[Your instructions]: Lines from the one with "white cube [528,222,631,338]" up to and including the one with "none -> orange carrot [246,99,347,141]" are to be copied exactly from the records below, without their pictures.

[Task inputs]:
------------
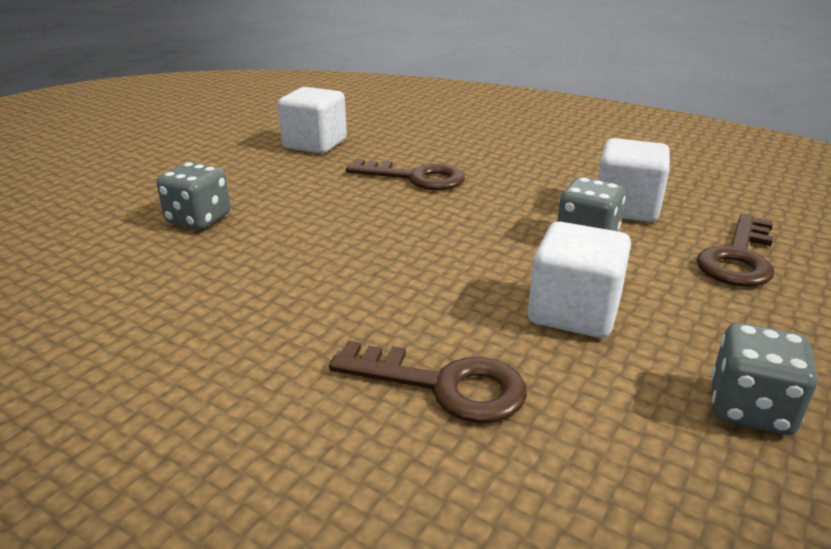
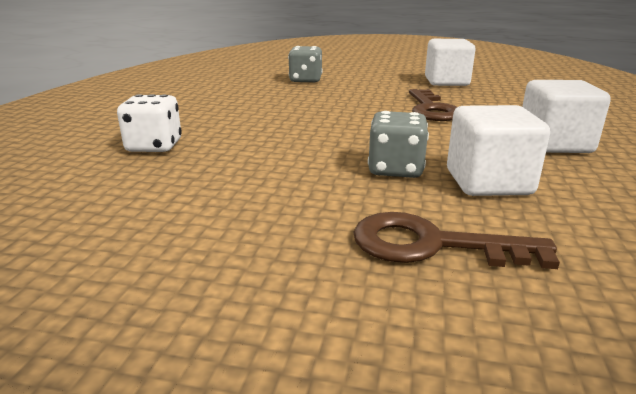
camera: 70 degrees right, 5 degrees down
brown key [329,341,527,423] -> white dice [117,94,182,152]
white cube [528,222,631,338] -> white cube moved to [522,80,611,153]
grey dice [711,323,818,435] -> none

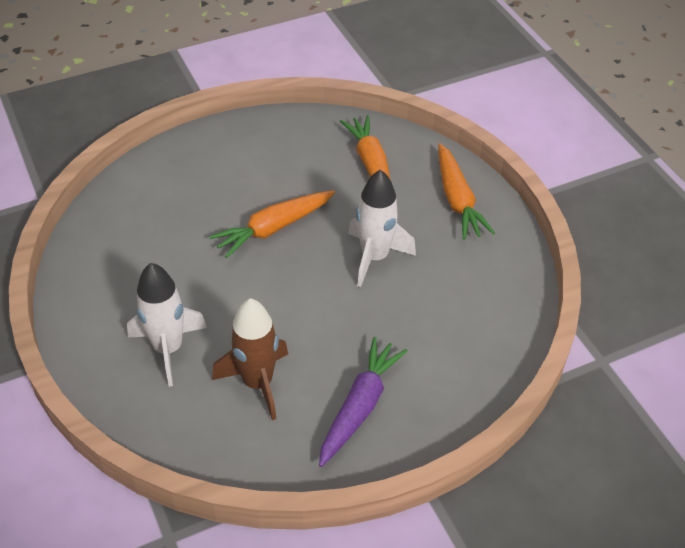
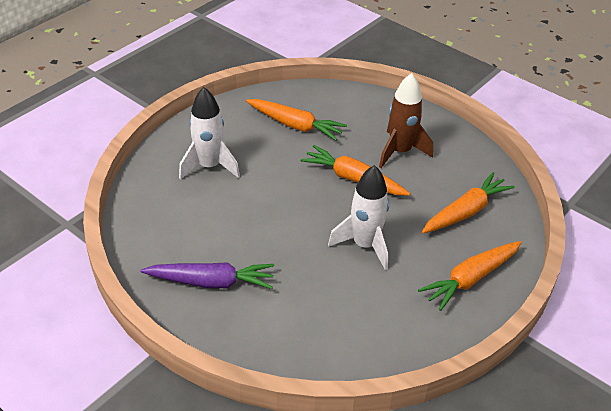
camera: 65 degrees right, 5 degrees down
brown rocket [212,298,288,420] -> brown rocket moved to [379,73,433,168]
none -> orange carrot [246,99,347,141]

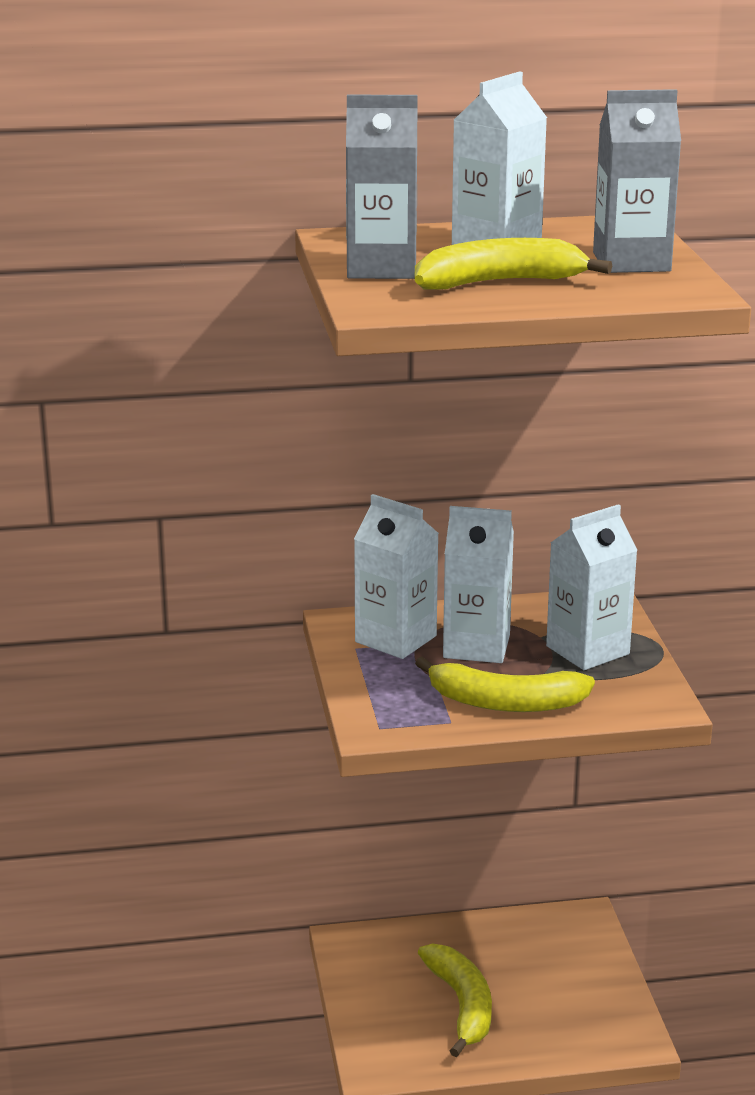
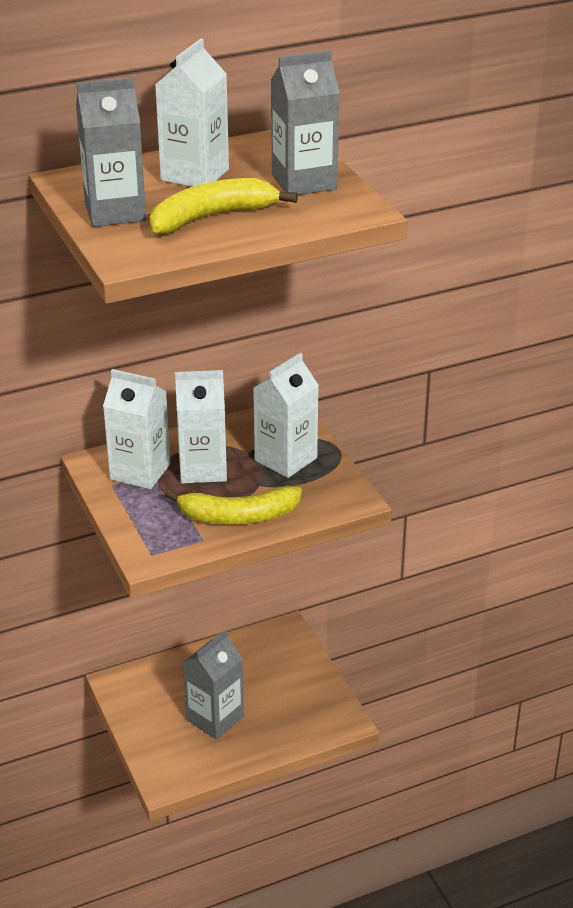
camera: 15 degrees left, 10 degrees up
yellow banana [418,944,492,1057] -> grey carton [183,630,244,739]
------------
[Solution to this exercise]:
white cube [528,222,631,338] -> white cube moved to [522,80,611,153]
grey dice [711,323,818,435] -> none

camera: 65 degrees right, 5 degrees down
brown rocket [212,298,288,420] -> brown rocket moved to [379,73,433,168]
none -> orange carrot [246,99,347,141]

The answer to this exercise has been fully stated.